EXERCISE INSTRUCTIONS: Print exactly those lines that run from the beginning of the data to the line bearing "TEMP3 pin OUT: GP10 -> GP28", inclusive.

PROVIDED DATA Start Marker

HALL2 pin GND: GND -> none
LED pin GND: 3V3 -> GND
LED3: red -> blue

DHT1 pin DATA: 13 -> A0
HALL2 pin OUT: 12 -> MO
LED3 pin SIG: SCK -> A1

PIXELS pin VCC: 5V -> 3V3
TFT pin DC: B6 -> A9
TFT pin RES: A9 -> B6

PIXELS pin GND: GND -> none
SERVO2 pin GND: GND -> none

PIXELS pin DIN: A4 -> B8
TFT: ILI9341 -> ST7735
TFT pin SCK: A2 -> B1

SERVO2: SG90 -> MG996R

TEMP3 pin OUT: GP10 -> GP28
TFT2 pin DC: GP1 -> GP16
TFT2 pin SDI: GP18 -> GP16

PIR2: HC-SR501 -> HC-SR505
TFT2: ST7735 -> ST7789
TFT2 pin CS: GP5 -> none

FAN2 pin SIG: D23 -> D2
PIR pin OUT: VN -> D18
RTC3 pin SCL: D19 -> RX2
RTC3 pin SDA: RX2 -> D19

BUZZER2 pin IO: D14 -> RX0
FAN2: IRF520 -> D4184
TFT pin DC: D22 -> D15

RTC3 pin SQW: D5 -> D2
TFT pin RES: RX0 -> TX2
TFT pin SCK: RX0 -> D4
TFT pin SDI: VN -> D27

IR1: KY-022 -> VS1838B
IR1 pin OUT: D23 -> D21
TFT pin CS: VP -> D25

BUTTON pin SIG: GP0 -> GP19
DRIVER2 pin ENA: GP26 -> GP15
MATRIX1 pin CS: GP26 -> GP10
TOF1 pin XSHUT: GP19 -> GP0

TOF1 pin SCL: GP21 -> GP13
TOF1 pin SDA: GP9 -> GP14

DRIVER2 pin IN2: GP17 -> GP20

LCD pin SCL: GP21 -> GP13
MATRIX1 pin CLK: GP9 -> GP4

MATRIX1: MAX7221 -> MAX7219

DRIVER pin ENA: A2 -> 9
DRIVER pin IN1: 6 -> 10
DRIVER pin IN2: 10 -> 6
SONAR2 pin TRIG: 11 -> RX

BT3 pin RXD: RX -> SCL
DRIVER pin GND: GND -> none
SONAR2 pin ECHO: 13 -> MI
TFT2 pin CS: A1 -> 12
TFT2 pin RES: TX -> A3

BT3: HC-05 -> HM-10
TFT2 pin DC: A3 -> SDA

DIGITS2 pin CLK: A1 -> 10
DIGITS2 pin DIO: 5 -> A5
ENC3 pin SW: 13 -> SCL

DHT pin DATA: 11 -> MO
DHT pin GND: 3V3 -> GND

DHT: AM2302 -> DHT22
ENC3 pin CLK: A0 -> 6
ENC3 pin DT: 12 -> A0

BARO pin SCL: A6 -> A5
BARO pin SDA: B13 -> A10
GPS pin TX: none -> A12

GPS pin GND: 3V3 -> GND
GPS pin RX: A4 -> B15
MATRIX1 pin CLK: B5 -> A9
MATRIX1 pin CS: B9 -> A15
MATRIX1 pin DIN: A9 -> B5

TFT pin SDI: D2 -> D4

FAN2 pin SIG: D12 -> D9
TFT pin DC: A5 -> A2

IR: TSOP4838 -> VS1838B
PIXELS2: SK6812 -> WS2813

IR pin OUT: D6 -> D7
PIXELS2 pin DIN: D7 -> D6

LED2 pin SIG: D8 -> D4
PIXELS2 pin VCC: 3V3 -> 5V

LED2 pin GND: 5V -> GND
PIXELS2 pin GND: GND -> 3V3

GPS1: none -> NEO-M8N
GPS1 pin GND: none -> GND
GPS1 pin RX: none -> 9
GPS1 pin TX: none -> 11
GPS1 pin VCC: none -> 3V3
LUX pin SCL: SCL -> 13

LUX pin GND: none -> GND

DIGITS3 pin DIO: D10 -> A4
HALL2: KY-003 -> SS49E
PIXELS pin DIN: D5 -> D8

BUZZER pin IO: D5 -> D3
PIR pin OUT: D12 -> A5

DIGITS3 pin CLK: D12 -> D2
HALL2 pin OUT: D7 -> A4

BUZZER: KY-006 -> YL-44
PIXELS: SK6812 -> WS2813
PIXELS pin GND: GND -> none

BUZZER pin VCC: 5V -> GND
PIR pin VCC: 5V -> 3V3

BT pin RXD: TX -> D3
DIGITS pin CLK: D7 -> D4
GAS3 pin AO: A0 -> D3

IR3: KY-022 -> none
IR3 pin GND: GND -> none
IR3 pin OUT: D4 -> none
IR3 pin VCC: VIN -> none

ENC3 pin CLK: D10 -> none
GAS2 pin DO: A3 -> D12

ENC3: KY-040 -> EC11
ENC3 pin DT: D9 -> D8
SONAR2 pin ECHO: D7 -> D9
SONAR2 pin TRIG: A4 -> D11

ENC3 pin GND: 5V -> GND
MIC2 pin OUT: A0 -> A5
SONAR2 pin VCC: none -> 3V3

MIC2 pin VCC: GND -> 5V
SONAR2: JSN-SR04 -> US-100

PROVIDED DATA End Marker

OUTPUT OF THE TASK:
HALL2 pin GND: GND -> none
LED pin GND: 3V3 -> GND
LED3: red -> blue

DHT1 pin DATA: 13 -> A0
HALL2 pin OUT: 12 -> MO
LED3 pin SIG: SCK -> A1

PIXELS pin VCC: 5V -> 3V3
TFT pin DC: B6 -> A9
TFT pin RES: A9 -> B6

PIXELS pin GND: GND -> none
SERVO2 pin GND: GND -> none

PIXELS pin DIN: A4 -> B8
TFT: ILI9341 -> ST7735
TFT pin SCK: A2 -> B1

SERVO2: SG90 -> MG996R

TEMP3 pin OUT: GP10 -> GP28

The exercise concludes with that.